PROBLEM STATEMENT. Within the listing below, please show every line carrying the string "none".

DATA SHOWN.
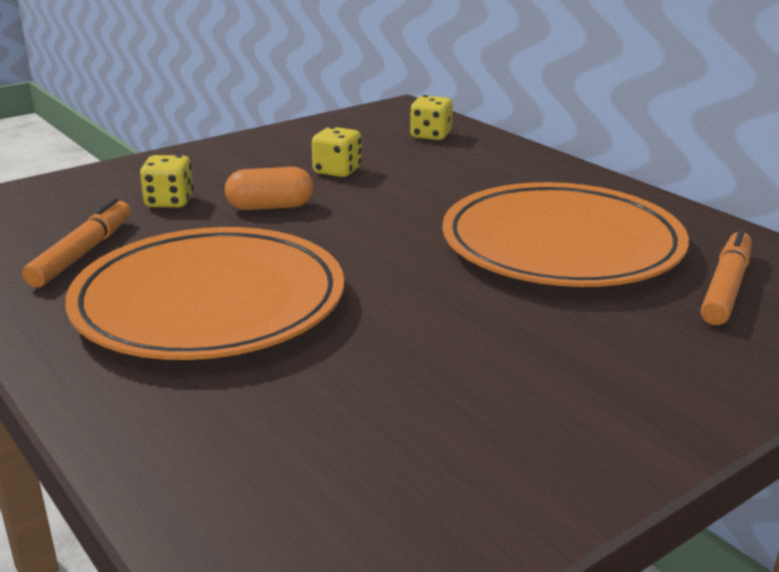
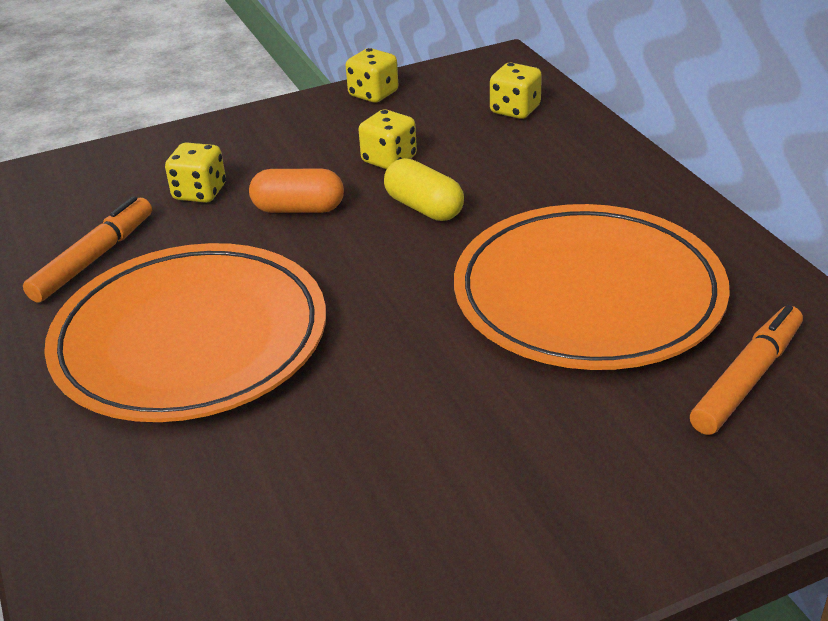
camera: 15 degrees right, 10 degrees up
none -> yellow dice [346,48,398,103]
none -> yellow capsule [384,158,464,221]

ANSWER TO THIS PROBLEM.
none -> yellow dice [346,48,398,103]
none -> yellow capsule [384,158,464,221]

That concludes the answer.